(Source data)
•••••

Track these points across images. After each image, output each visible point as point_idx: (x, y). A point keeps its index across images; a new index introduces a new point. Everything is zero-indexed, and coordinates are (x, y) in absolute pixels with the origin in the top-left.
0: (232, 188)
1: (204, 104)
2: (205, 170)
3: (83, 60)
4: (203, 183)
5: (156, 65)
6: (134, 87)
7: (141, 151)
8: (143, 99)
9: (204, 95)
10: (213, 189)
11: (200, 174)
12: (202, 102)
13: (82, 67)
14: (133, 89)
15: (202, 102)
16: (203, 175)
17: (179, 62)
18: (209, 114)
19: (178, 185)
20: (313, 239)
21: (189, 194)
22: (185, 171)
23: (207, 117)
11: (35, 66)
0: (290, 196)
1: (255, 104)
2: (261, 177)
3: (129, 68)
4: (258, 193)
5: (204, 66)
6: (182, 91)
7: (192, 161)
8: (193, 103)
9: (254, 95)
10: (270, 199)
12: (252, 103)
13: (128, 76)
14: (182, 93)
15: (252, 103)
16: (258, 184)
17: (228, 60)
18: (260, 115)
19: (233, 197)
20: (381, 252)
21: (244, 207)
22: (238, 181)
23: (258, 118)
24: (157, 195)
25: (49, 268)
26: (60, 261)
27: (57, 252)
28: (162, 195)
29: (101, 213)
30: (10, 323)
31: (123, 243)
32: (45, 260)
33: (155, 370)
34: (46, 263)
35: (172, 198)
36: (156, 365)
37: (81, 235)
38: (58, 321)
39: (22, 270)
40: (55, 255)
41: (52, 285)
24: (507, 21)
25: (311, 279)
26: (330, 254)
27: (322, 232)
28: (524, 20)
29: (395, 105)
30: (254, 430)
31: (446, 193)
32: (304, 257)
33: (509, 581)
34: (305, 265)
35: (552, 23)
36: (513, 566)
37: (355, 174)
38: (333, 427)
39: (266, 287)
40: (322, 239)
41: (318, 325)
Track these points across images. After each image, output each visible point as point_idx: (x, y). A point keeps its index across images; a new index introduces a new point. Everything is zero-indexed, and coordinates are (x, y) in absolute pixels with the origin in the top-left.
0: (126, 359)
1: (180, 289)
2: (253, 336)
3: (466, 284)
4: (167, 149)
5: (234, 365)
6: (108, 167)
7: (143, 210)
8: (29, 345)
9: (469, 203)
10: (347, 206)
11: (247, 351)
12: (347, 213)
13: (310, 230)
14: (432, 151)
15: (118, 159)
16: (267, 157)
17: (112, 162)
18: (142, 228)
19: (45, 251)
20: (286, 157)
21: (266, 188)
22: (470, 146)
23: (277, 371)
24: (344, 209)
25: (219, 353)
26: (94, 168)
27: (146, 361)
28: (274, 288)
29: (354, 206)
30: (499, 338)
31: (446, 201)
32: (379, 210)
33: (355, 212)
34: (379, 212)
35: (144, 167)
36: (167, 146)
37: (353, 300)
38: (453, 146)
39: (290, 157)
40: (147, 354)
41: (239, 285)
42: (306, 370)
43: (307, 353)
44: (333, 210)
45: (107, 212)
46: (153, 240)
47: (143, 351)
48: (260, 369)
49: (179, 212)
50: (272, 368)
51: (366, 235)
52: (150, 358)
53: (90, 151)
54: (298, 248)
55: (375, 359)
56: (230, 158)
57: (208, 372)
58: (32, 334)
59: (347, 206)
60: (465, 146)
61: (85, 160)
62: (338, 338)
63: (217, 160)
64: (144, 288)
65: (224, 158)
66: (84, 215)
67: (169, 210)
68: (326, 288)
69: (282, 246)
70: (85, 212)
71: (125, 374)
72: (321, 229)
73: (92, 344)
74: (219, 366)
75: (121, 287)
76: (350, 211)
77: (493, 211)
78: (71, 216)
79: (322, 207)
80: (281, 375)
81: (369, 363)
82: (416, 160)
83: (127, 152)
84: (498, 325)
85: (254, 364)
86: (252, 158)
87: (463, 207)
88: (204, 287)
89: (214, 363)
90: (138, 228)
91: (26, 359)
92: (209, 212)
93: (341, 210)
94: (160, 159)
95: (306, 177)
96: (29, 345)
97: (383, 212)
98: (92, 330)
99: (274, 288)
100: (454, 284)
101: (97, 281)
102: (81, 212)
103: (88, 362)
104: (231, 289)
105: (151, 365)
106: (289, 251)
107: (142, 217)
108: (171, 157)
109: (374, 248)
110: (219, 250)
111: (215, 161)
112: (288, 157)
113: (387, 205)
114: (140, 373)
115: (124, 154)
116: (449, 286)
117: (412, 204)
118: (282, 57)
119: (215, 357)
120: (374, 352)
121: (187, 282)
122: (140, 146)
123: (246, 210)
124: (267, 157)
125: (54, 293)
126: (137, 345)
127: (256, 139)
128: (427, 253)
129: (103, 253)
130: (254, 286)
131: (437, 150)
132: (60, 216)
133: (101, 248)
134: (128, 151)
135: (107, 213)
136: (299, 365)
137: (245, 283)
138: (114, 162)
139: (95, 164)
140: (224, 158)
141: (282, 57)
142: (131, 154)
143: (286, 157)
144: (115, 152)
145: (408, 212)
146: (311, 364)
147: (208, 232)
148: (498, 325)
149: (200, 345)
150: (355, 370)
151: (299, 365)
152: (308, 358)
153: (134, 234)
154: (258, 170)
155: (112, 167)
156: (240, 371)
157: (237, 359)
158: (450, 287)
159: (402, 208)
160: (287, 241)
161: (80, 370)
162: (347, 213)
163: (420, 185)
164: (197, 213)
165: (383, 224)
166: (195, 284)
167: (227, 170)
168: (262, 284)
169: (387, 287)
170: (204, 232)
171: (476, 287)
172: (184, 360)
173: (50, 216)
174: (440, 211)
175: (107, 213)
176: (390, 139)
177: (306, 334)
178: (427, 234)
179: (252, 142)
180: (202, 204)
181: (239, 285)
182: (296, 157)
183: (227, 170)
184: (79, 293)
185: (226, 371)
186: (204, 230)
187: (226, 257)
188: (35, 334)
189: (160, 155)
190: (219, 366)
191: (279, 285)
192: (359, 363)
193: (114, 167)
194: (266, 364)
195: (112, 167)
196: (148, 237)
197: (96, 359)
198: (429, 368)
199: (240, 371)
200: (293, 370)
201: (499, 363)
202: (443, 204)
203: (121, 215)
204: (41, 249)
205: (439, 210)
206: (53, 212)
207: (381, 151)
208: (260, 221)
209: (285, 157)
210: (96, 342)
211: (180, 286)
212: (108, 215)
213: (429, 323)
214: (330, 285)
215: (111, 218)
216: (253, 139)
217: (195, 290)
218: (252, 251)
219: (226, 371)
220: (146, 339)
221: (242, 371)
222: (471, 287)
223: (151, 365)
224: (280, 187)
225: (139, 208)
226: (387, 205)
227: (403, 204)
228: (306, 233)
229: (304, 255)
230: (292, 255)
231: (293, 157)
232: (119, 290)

•••••

▶ Goal of the exercise: Format the source data as a Markdown table with two columns, Row and Line, where Row numbers each line in order and Line holds its text. Leave out any blank lines.

▶ Task answer:
| Row | Line |
|---|---|
| 1 | Track these points across images. After each image, output each visible point as point_idx: (x, y). A point keeps its index across images; a new index introduces a new point. Everything is zero-indexed, and coordinates are (x, y) in absolute pixels with the origin in the top-left. |
| 2 | 0: (232, 188) |
| 3 | 1: (204, 104) |
| 4 | 2: (205, 170) |
| 5 | 3: (83, 60) |
| 6 | 4: (203, 183) |
| 7 | 5: (156, 65) |
| 8 | 6: (134, 87) |
| 9 | 7: (141, 151) |
| 10 | 8: (143, 99) |
| 11 | 9: (204, 95) |
| 12 | 10: (213, 189) |
| 13 | 11: (200, 174) |
| 14 | 12: (202, 102) |
| 15 | 13: (82, 67) |
| 16 | 14: (133, 89) |
| 17 | 15: (202, 102) |
| 18 | 16: (203, 175) |
| 19 | 17: (179, 62) |
| 20 | 18: (209, 114) |
| 21 | 19: (178, 185) |
| 22 | 20: (313, 239) |
| 23 | 21: (189, 194) |
| 24 | 22: (185, 171) |
| 25 | 23: (207, 117) |
| 26 | 11: (35, 66) |
| 27 | 0: (290, 196) |
| 28 | 1: (255, 104) |
| 29 | 2: (261, 177) |
| 30 | 3: (129, 68) |
| 31 | 4: (258, 193) |
| 32 | 5: (204, 66) |
| 33 | 6: (182, 91) |
| 34 | 7: (192, 161) |
| 35 | 8: (193, 103) |
| 36 | 9: (254, 95) |
| 37 | 10: (270, 199) |
| 38 | 12: (252, 103) |
| 39 | 13: (128, 76) |
| 40 | 14: (182, 93) |
| 41 | 15: (252, 103) |
| 42 | 16: (258, 184) |
| 43 | 17: (228, 60) |
| 44 | 18: (260, 115) |
| 45 | 19: (233, 197) |
| 46 | 20: (381, 252) |
| 47 | 21: (244, 207) |
| 48 | 22: (238, 181) |
| 49 | 23: (258, 118) |
| 50 | 24: (157, 195) |
| 51 | 25: (49, 268) |
| 52 | 26: (60, 261) |
| 53 | 27: (57, 252) |
| 54 | 28: (162, 195) |
| 55 | 29: (101, 213) |
| 56 | 30: (10, 323) |
| 57 | 31: (123, 243) |
| 58 | 32: (45, 260) |
| 59 | 33: (155, 370) |
| 60 | 34: (46, 263) |
| 61 | 35: (172, 198) |
| 62 | 36: (156, 365) |
| 63 | 37: (81, 235) |
| 64 | 38: (58, 321) |
| 65 | 39: (22, 270) |
| 66 | 40: (55, 255) |
| 67 | 41: (52, 285) |
| 68 | 24: (507, 21) |
| 69 | 25: (311, 279) |
| 70 | 26: (330, 254) |
| 71 | 27: (322, 232) |
| 72 | 28: (524, 20) |
| 73 | 29: (395, 105) |
| 74 | 30: (254, 430) |
| 75 | 31: (446, 193) |
| 76 | 32: (304, 257) |
| 77 | 33: (509, 581) |
| 78 | 34: (305, 265) |
| 79 | 35: (552, 23) |
| 80 | 36: (513, 566) |
| 81 | 37: (355, 174) |
| 82 | 38: (333, 427) |
| 83 | 39: (266, 287) |
| 84 | 40: (322, 239) |
| 85 | 41: (318, 325) |
| 86 | Track these points across images. After each image, output each visible point as point_idx: (x, y). A point keeps its index across images; a new index introduces a new point. Everything is zero-indexed, and coordinates are (x, y) in absolute pixels with the origin in the top-left. |
| 87 | 0: (126, 359) |
| 88 | 1: (180, 289) |
| 89 | 2: (253, 336) |
| 90 | 3: (466, 284) |
| 91 | 4: (167, 149) |
| 92 | 5: (234, 365) |
| 93 | 6: (108, 167) |
| 94 | 7: (143, 210) |
| 95 | 8: (29, 345) |
| 96 | 9: (469, 203) |
| 97 | 10: (347, 206) |
| 98 | 11: (247, 351) |
| 99 | 12: (347, 213) |
| 100 | 13: (310, 230) |
| 101 | 14: (432, 151) |
| 102 | 15: (118, 159) |
| 103 | 16: (267, 157) |
| 104 | 17: (112, 162) |
| 105 | 18: (142, 228) |
| 106 | 19: (45, 251) |
| 107 | 20: (286, 157) |
| 108 | 21: (266, 188) |
| 109 | 22: (470, 146) |
| 110 | 23: (277, 371) |
| 111 | 24: (344, 209) |
| 112 | 25: (219, 353) |
| 113 | 26: (94, 168) |
| 114 | 27: (146, 361) |
| 115 | 28: (274, 288) |
| 116 | 29: (354, 206) |
| 117 | 30: (499, 338) |
| 118 | 31: (446, 201) |
| 119 | 32: (379, 210) |
| 120 | 33: (355, 212) |
| 121 | 34: (379, 212) |
| 122 | 35: (144, 167) |
| 123 | 36: (167, 146) |
| 124 | 37: (353, 300) |
| 125 | 38: (453, 146) |
| 126 | 39: (290, 157) |
| 127 | 40: (147, 354) |
| 128 | 41: (239, 285) |
| 129 | 42: (306, 370) |
| 130 | 43: (307, 353) |
| 131 | 44: (333, 210) |
| 132 | 45: (107, 212) |
| 133 | 46: (153, 240) |
| 134 | 47: (143, 351) |
| 135 | 48: (260, 369) |
| 136 | 49: (179, 212) |
| 137 | 50: (272, 368) |
| 138 | 51: (366, 235) |
| 139 | 52: (150, 358) |
| 140 | 53: (90, 151) |
| 141 | 54: (298, 248) |
| 142 | 55: (375, 359) |
| 143 | 56: (230, 158) |
| 144 | 57: (208, 372) |
| 145 | 58: (32, 334) |
| 146 | 59: (347, 206) |
| 147 | 60: (465, 146) |
| 148 | 61: (85, 160) |
| 149 | 62: (338, 338) |
| 150 | 63: (217, 160) |
| 151 | 64: (144, 288) |
| 152 | 65: (224, 158) |
| 153 | 66: (84, 215) |
| 154 | 67: (169, 210) |
| 155 | 68: (326, 288) |
| 156 | 69: (282, 246) |
| 157 | 70: (85, 212) |
| 158 | 71: (125, 374) |
| 159 | 72: (321, 229) |
| 160 | 73: (92, 344) |
| 161 | 74: (219, 366) |
| 162 | 75: (121, 287) |
| 163 | 76: (350, 211) |
| 164 | 77: (493, 211) |
| 165 | 78: (71, 216) |
| 166 | 79: (322, 207) |
| 167 | 80: (281, 375) |
| 168 | 81: (369, 363) |
| 169 | 82: (416, 160) |
| 170 | 83: (127, 152) |
| 171 | 84: (498, 325) |
| 172 | 85: (254, 364) |
| 173 | 86: (252, 158) |
| 174 | 87: (463, 207) |
| 175 | 88: (204, 287) |
| 176 | 89: (214, 363) |
| 177 | 90: (138, 228) |
| 178 | 91: (26, 359) |
| 179 | 92: (209, 212) |
| 180 | 93: (341, 210) |
| 181 | 94: (160, 159) |
| 182 | 95: (306, 177) |
| 183 | 96: (29, 345) |
| 184 | 97: (383, 212) |
| 185 | 98: (92, 330) |
| 186 | 99: (274, 288) |
| 187 | 100: (454, 284) |
| 188 | 101: (97, 281) |
| 189 | 102: (81, 212) |
| 190 | 103: (88, 362) |
| 191 | 104: (231, 289) |
| 192 | 105: (151, 365) |
| 193 | 106: (289, 251) |
| 194 | 107: (142, 217) |
| 195 | 108: (171, 157) |
| 196 | 109: (374, 248) |
| 197 | 110: (219, 250) |
| 198 | 111: (215, 161) |
| 199 | 112: (288, 157) |
| 200 | 113: (387, 205) |
| 201 | 114: (140, 373) |
| 202 | 115: (124, 154) |
| 203 | 116: (449, 286) |
| 204 | 117: (412, 204) |
| 205 | 118: (282, 57) |
| 206 | 119: (215, 357) |
| 207 | 120: (374, 352) |
| 208 | 121: (187, 282) |
| 209 | 122: (140, 146) |
| 210 | 123: (246, 210) |
| 211 | 124: (267, 157) |
| 212 | 125: (54, 293) |
| 213 | 126: (137, 345) |
| 214 | 127: (256, 139) |
| 215 | 128: (427, 253) |
| 216 | 129: (103, 253) |
| 217 | 130: (254, 286) |
| 218 | 131: (437, 150) |
| 219 | 132: (60, 216) |
| 220 | 133: (101, 248) |
| 221 | 134: (128, 151) |
| 222 | 135: (107, 213) |
| 223 | 136: (299, 365) |
| 224 | 137: (245, 283) |
| 225 | 138: (114, 162) |
| 226 | 139: (95, 164) |
| 227 | 140: (224, 158) |
| 228 | 141: (282, 57) |
| 229 | 142: (131, 154) |
| 230 | 143: (286, 157) |
| 231 | 144: (115, 152) |
| 232 | 145: (408, 212) |
| 233 | 146: (311, 364) |
| 234 | 147: (208, 232) |
| 235 | 148: (498, 325) |
| 236 | 149: (200, 345) |
| 237 | 150: (355, 370) |
| 238 | 151: (299, 365) |
| 239 | 152: (308, 358) |
| 240 | 153: (134, 234) |
| 241 | 154: (258, 170) |
| 242 | 155: (112, 167) |
| 243 | 156: (240, 371) |
| 244 | 157: (237, 359) |
| 245 | 158: (450, 287) |
| 246 | 159: (402, 208) |
| 247 | 160: (287, 241) |
| 248 | 161: (80, 370) |
| 249 | 162: (347, 213) |
| 250 | 163: (420, 185) |
| 251 | 164: (197, 213) |
| 252 | 165: (383, 224) |
| 253 | 166: (195, 284) |
| 254 | 167: (227, 170) |
| 255 | 168: (262, 284) |
| 256 | 169: (387, 287) |
| 257 | 170: (204, 232) |
| 258 | 171: (476, 287) |
| 259 | 172: (184, 360) |
| 260 | 173: (50, 216) |
| 261 | 174: (440, 211) |
| 262 | 175: (107, 213) |
| 263 | 176: (390, 139) |
| 264 | 177: (306, 334) |
| 265 | 178: (427, 234) |
| 266 | 179: (252, 142) |
| 267 | 180: (202, 204) |
| 268 | 181: (239, 285) |
| 269 | 182: (296, 157) |
| 270 | 183: (227, 170) |
| 271 | 184: (79, 293) |
| 272 | 185: (226, 371) |
| 273 | 186: (204, 230) |
| 274 | 187: (226, 257) |
| 275 | 188: (35, 334) |
| 276 | 189: (160, 155) |
| 277 | 190: (219, 366) |
| 278 | 191: (279, 285) |
| 279 | 192: (359, 363) |
| 280 | 193: (114, 167) |
| 281 | 194: (266, 364) |
| 282 | 195: (112, 167) |
| 283 | 196: (148, 237) |
| 284 | 197: (96, 359) |
| 285 | 198: (429, 368) |
| 286 | 199: (240, 371) |
| 287 | 200: (293, 370) |
| 288 | 201: (499, 363) |
| 289 | 202: (443, 204) |
| 290 | 203: (121, 215) |
| 291 | 204: (41, 249) |
| 292 | 205: (439, 210) |
| 293 | 206: (53, 212) |
| 294 | 207: (381, 151) |
| 295 | 208: (260, 221) |
| 296 | 209: (285, 157) |
| 297 | 210: (96, 342) |
| 298 | 211: (180, 286) |
| 299 | 212: (108, 215) |
| 300 | 213: (429, 323) |
| 301 | 214: (330, 285) |
| 302 | 215: (111, 218) |
| 303 | 216: (253, 139) |
| 304 | 217: (195, 290) |
| 305 | 218: (252, 251) |
| 306 | 219: (226, 371) |
| 307 | 220: (146, 339) |
| 308 | 221: (242, 371) |
| 309 | 222: (471, 287) |
| 310 | 223: (151, 365) |
| 311 | 224: (280, 187) |
| 312 | 225: (139, 208) |
| 313 | 226: (387, 205) |
| 314 | 227: (403, 204) |
| 315 | 228: (306, 233) |
| 316 | 229: (304, 255) |
| 317 | 230: (292, 255) |
| 318 | 231: (293, 157) |
| 319 | 232: (119, 290) |